Exercise goal: From the entries that follow, report every line in which "counterclockwise" occurs.

Data entries:
□ □ □ □ □ □ □
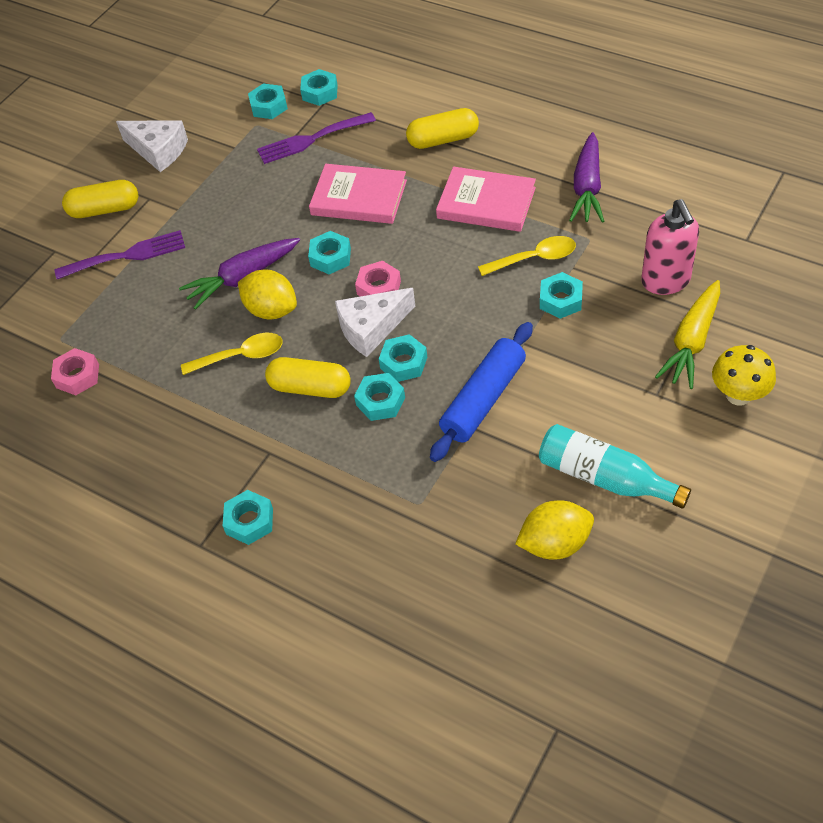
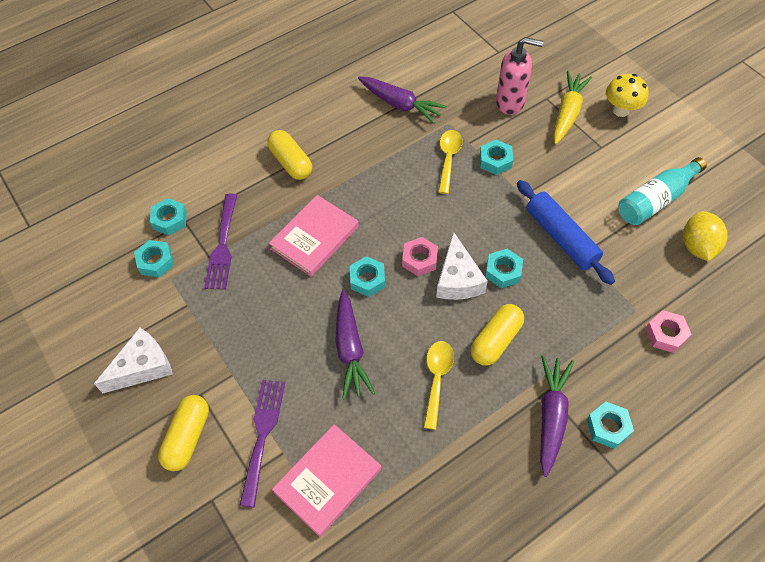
camera: 70 degrees left, 5 degrees up
(77, 376) = (387, 521): pink nut -> pink nut (666, 334)
(241, 466) = (551, 416): none -> purple carrot
(271, 310) = (399, 340): yellow lemon -> none
(380, 401) = (532, 299): turquoise nut -> none
(443, 139) = (291, 162): yellow capsule -> yellow capsule turned 45 degrees counterclockwise
(486, 203) = (376, 163): pink book -> pink book (327, 480)
(691, 342) = (568, 113): yellow carrot -> yellow carrot turned 120 degrees counterclockwise

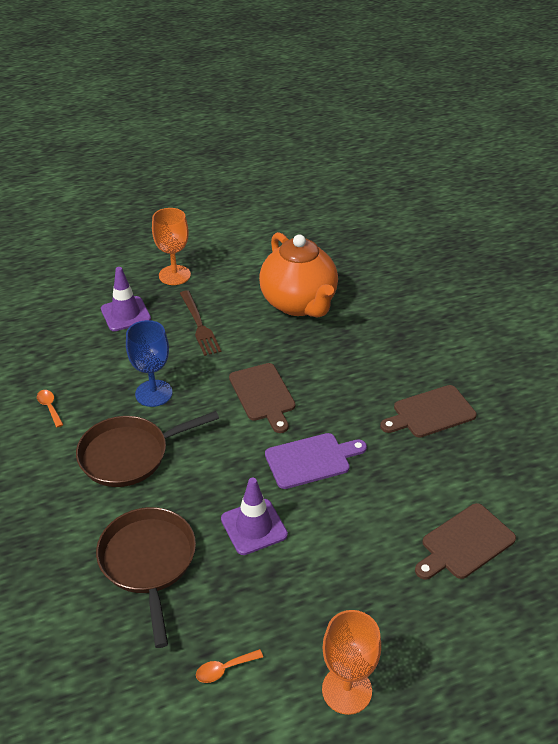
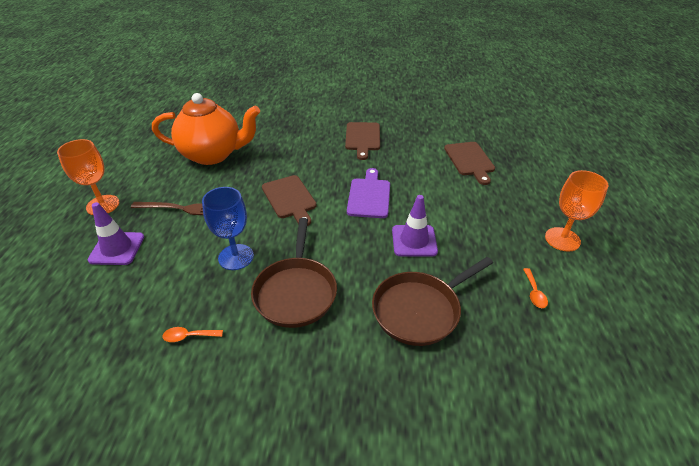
camera: 65 degrees left, 0 degrees up
(148, 562) = (420, 310): brown pan -> brown pan turned 45 degrees counterclockwise
(263, 395) = (290, 198): brown cutting board -> brown cutting board turned 60 degrees clockwise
□ □ □ □ □ □ □
Task result:
(443, 139) = (291, 162): yellow capsule -> yellow capsule turned 45 degrees counterclockwise
(691, 342) = (568, 113): yellow carrot -> yellow carrot turned 120 degrees counterclockwise
(148, 562) = (420, 310): brown pan -> brown pan turned 45 degrees counterclockwise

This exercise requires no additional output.